◆ **Activity**: From the first line of the data through the line containing "camera: 20 degrees left, 0 degrees up", transcribe each line exactly. Pictures do not belong in the copy.

(Data)

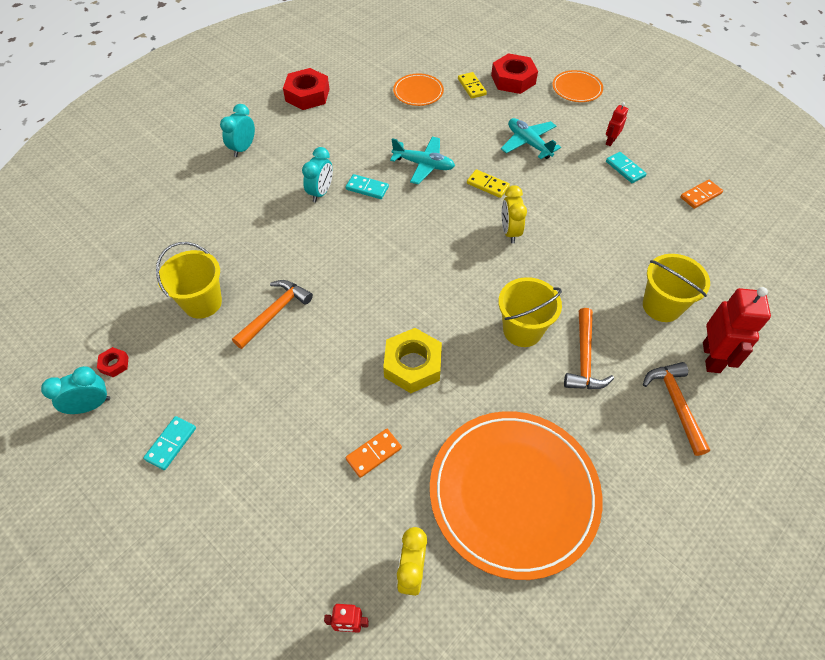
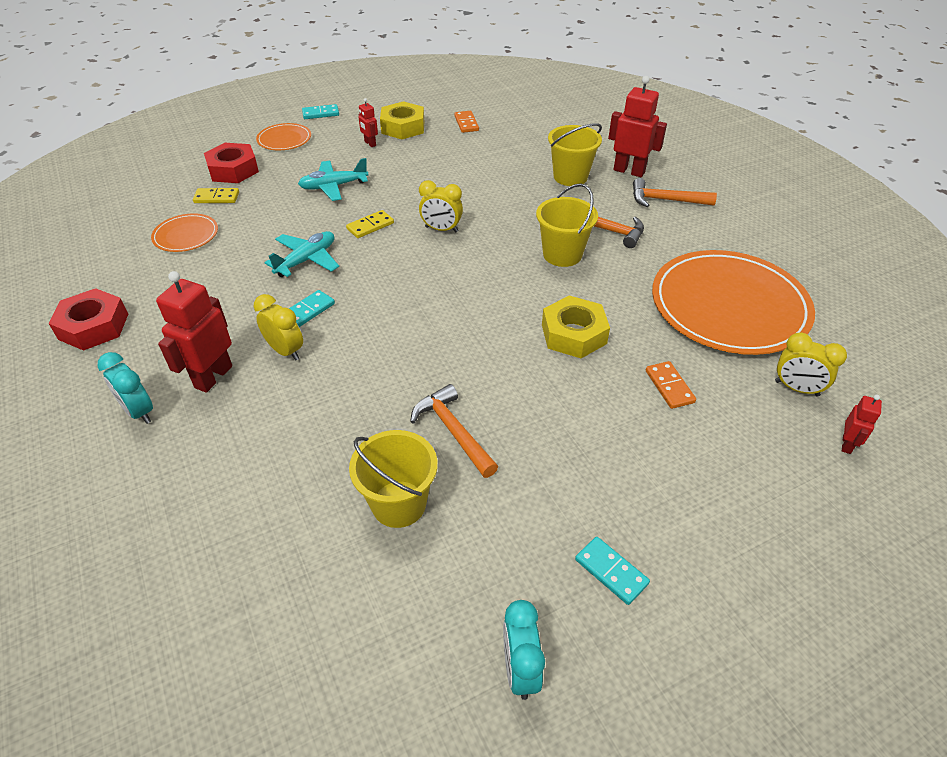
camera: 70 degrees left, 10 degrees down
(114, 364) = (458, 629): red nut -> none
(283, 168) = (213, 377): none -> red robot
(321, 192) = (285, 351): turquoise clock -> yellow clock
(625, 169) = (410, 147): turquoise domino -> turquoise domino (321, 114)
(656, 153) = (403, 127): none -> yellow nut

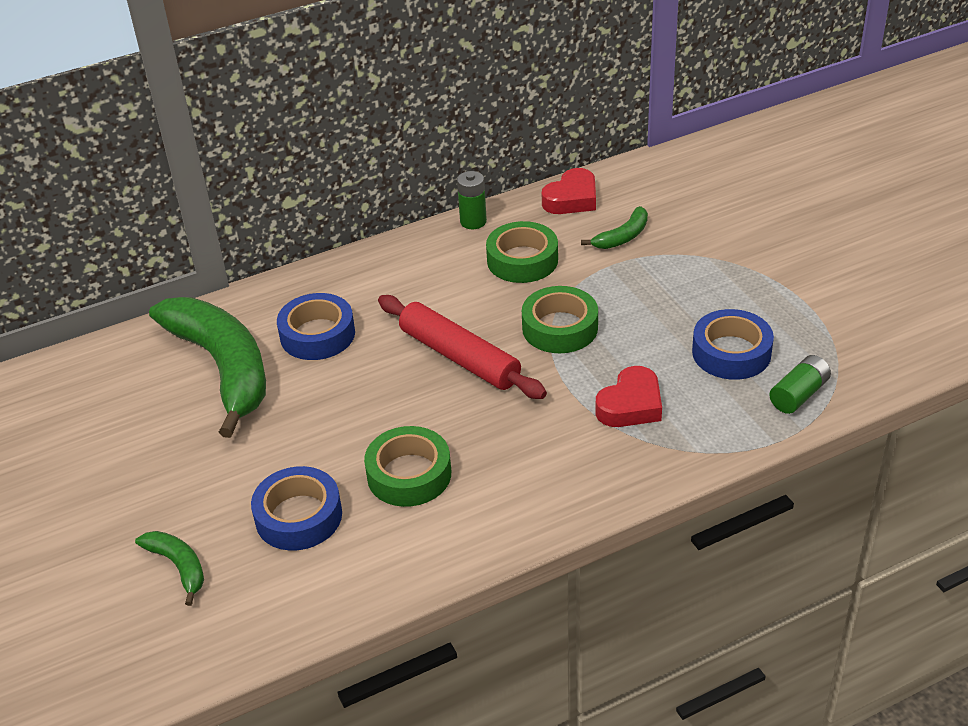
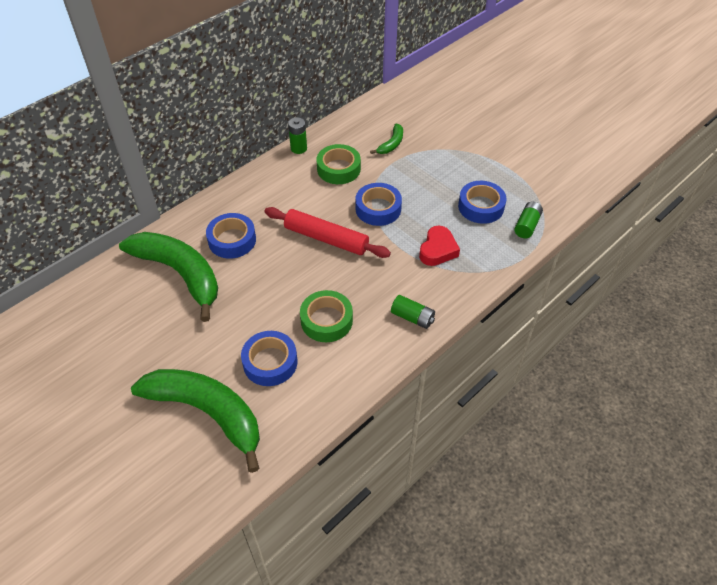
camera: 20 degrees left, 10 degrees up
(178, 566) = (207, 412): green banana -> green banana, size x2.29
(546, 497) = (412, 317): none -> green battery
(560, 328) = (378, 209): green tape -> blue tape
(572, 199) = (352, 124): red heart -> none

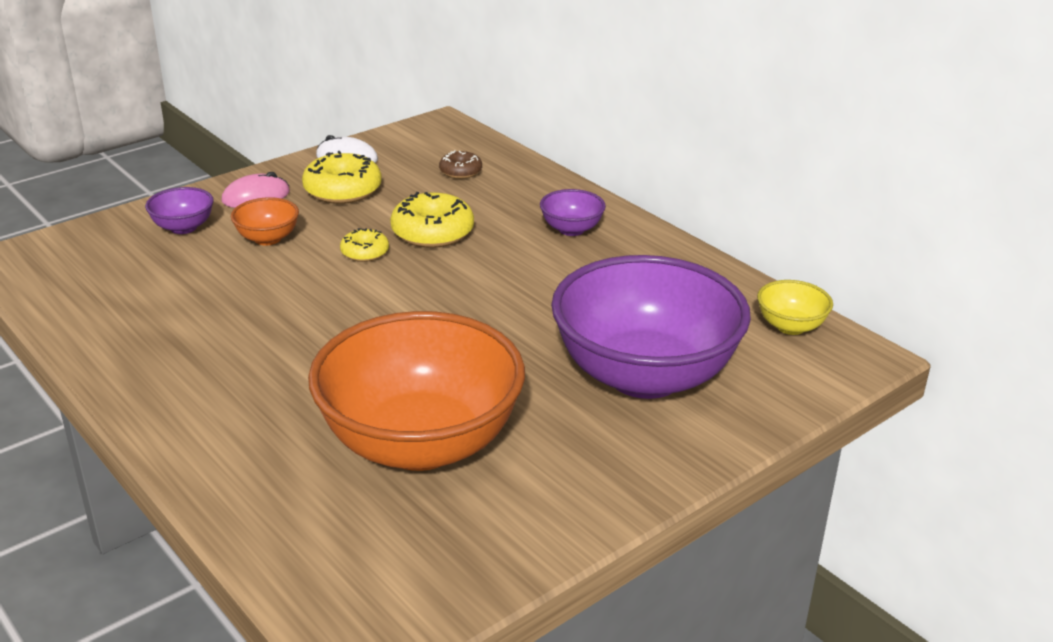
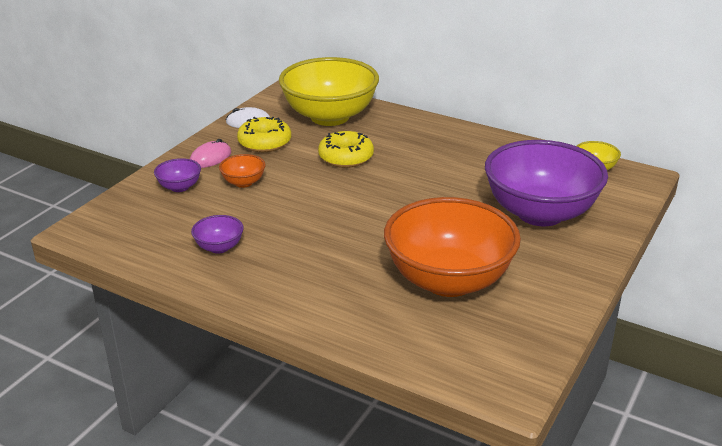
camera: 20 degrees left, 0 degrees up
(365, 252) = (314, 178): yellow donut -> none
(460, 171) = (330, 117): brown donut -> yellow bowl
(571, 229) = (428, 139): purple bowl -> purple bowl (219, 247)

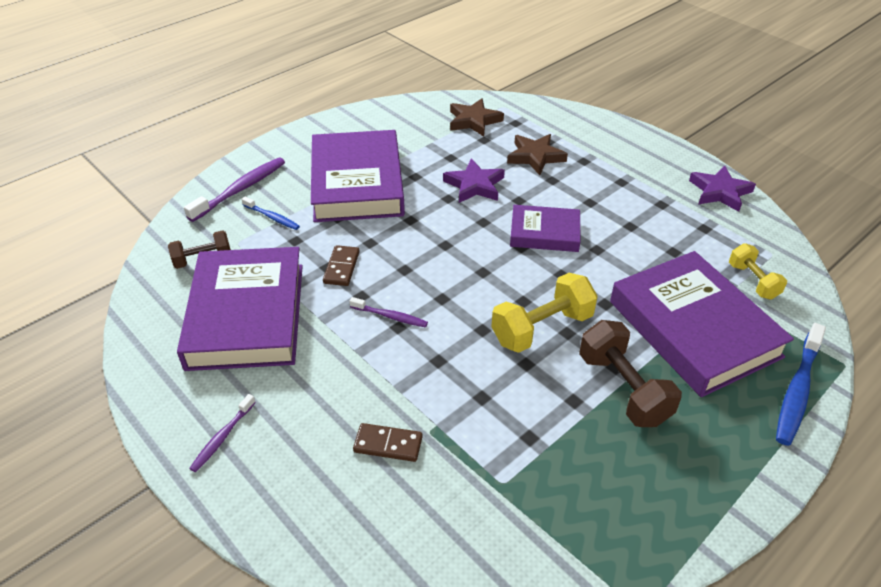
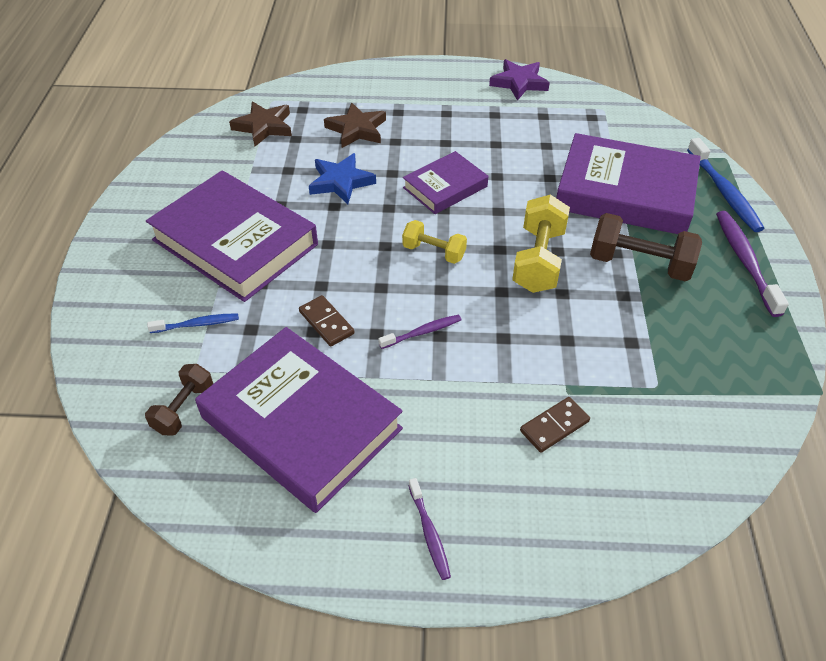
camera: 45 degrees left, 5 degrees up
(240, 189) = (124, 321): purple toothbrush -> purple toothbrush (745, 261)
(474, 185) = (341, 182): purple star -> blue star
(753, 281) = (616, 136): yellow dumbbell -> yellow dumbbell (434, 252)

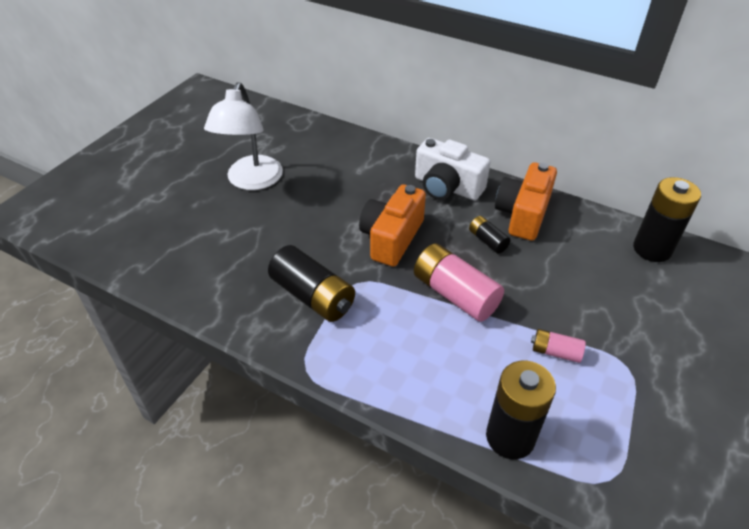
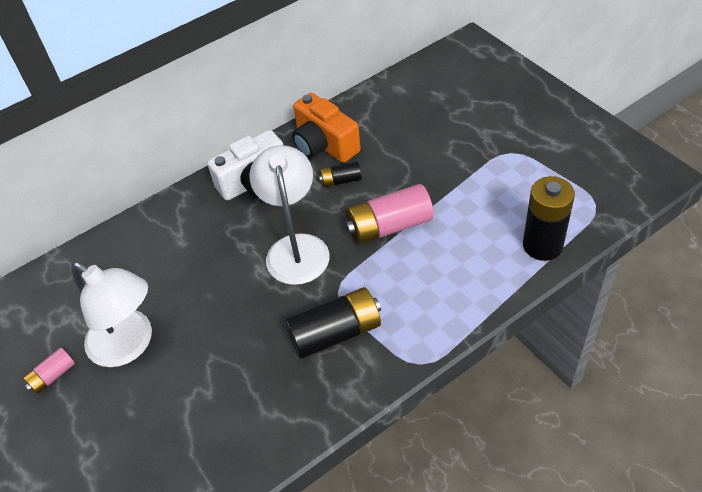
camera: 60 degrees left, 5 degrees up
(391, 238) = (296, 248): orange camera -> white lamp
(555, 352) = (479, 187): pink battery -> pink battery (52, 376)
(652, 249) = (409, 86): black battery -> none

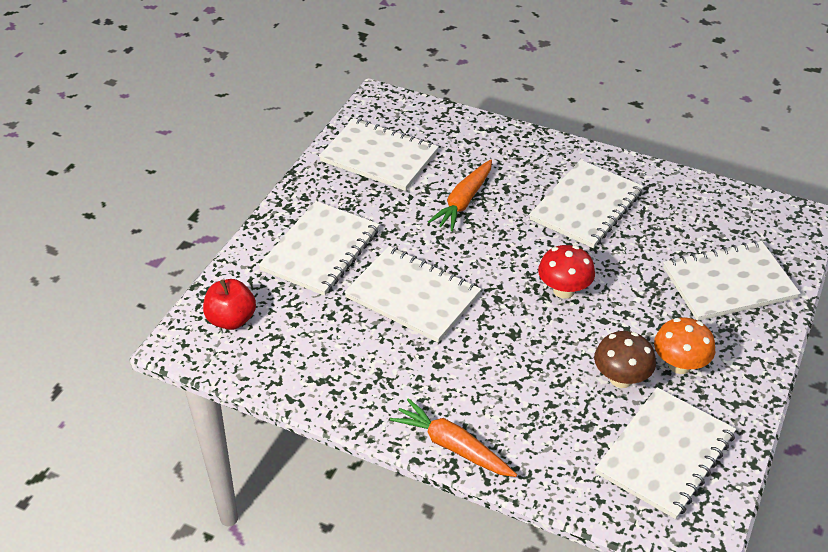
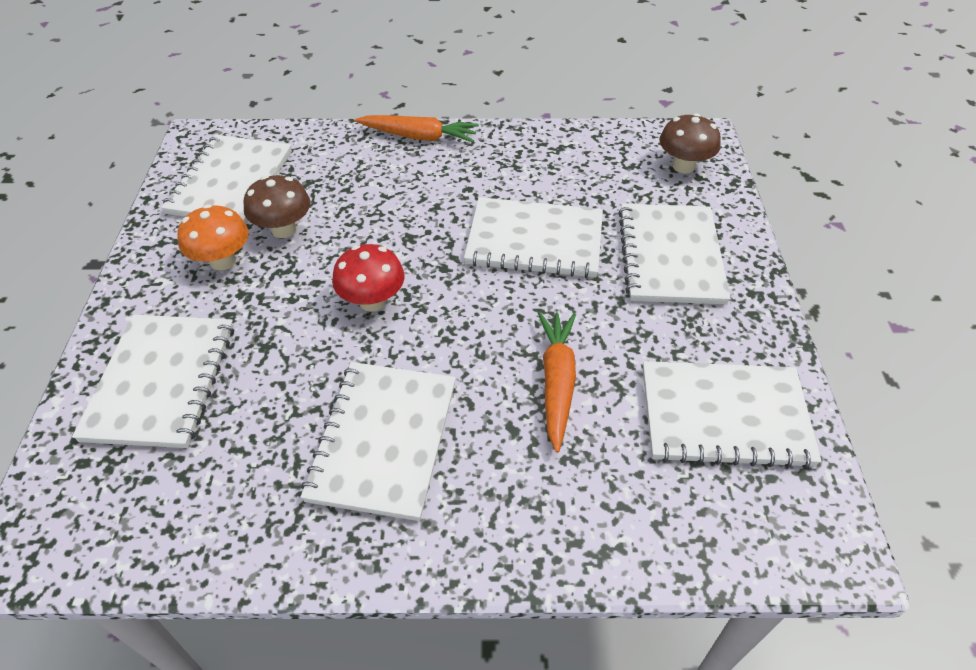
camera: 155 degrees right, 5 degrees up
(231, 319) = (683, 166): red apple -> brown mushroom
(729, 283) = (161, 381): white notebook -> white notebook turned 45 degrees counterclockwise

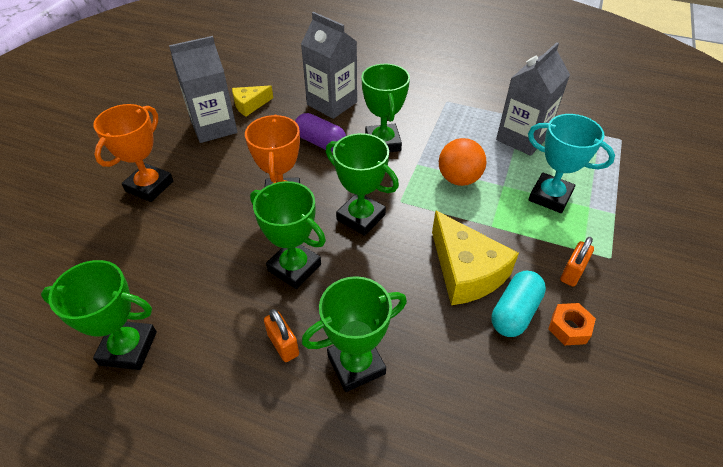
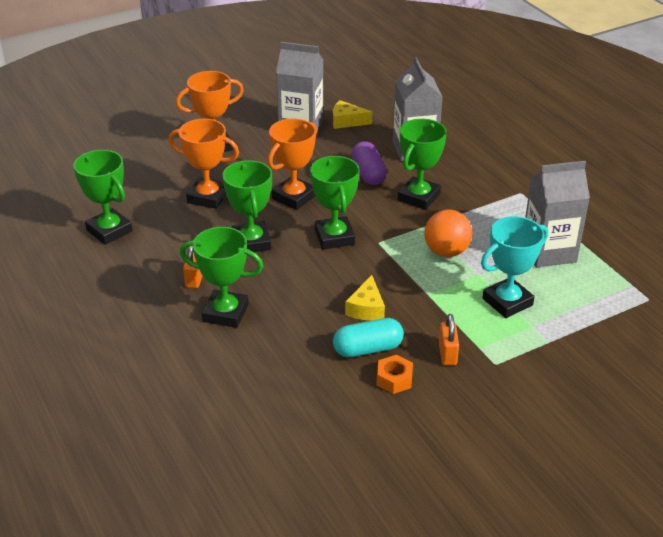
camera: 40 degrees right, 10 degrees down
(200, 244) = (208, 197): none -> orange trophy
(466, 271) = (366, 308): yellow cheese -> yellow cheese, size x0.57
(550, 196) = (507, 302): turquoise trophy -> turquoise trophy turned 75 degrees clockwise
(572, 272) = (447, 354): orange padlock -> orange padlock turned 75 degrees counterclockwise

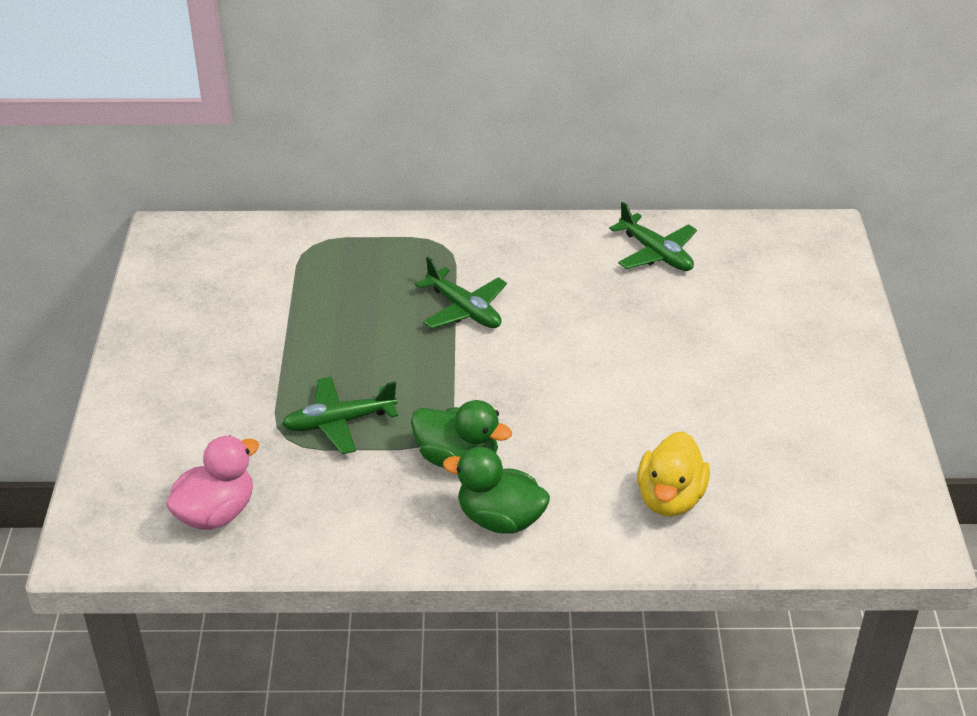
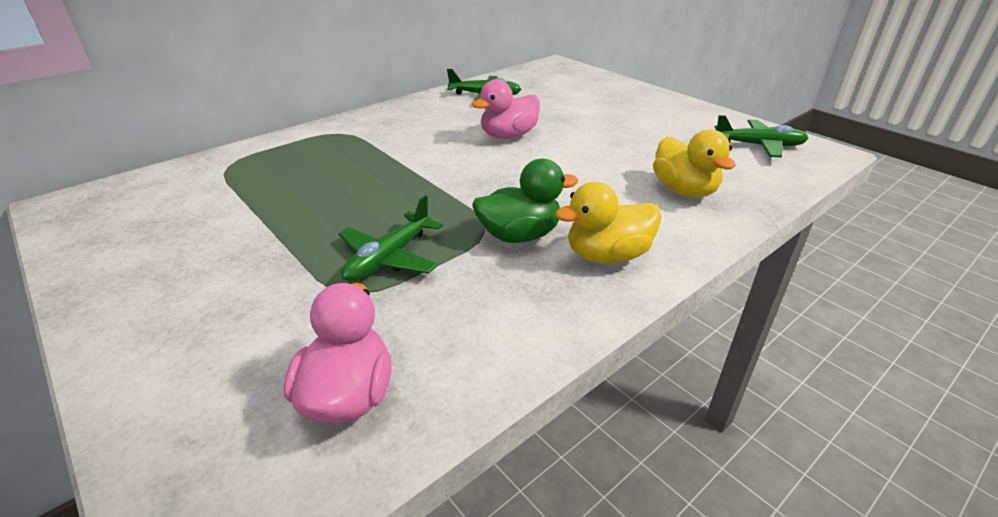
camera: 40 degrees left, 5 degrees down
(464, 310) = (401, 157): green plane -> green plane (759, 145)
(500, 519) = (607, 255): green duck -> yellow duck
(599, 333) = (508, 136): none -> pink duck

(End Data)

◆ **Result of this exercise**:
camera: 70 degrees left, 10 degrees down
(114, 364) = (458, 629): red nut -> none
(283, 168) = (213, 377): none -> red robot
(321, 192) = (285, 351): turquoise clock -> yellow clock
(625, 169) = (410, 147): turquoise domino -> turquoise domino (321, 114)
(656, 153) = (403, 127): none -> yellow nut

camera: 20 degrees left, 10 degrees up
(178, 566) = (207, 412): green banana -> green banana, size x2.29
(546, 497) = (412, 317): none -> green battery
(560, 328) = (378, 209): green tape -> blue tape
(572, 199) = (352, 124): red heart -> none

camera: 20 degrees left, 0 degrees up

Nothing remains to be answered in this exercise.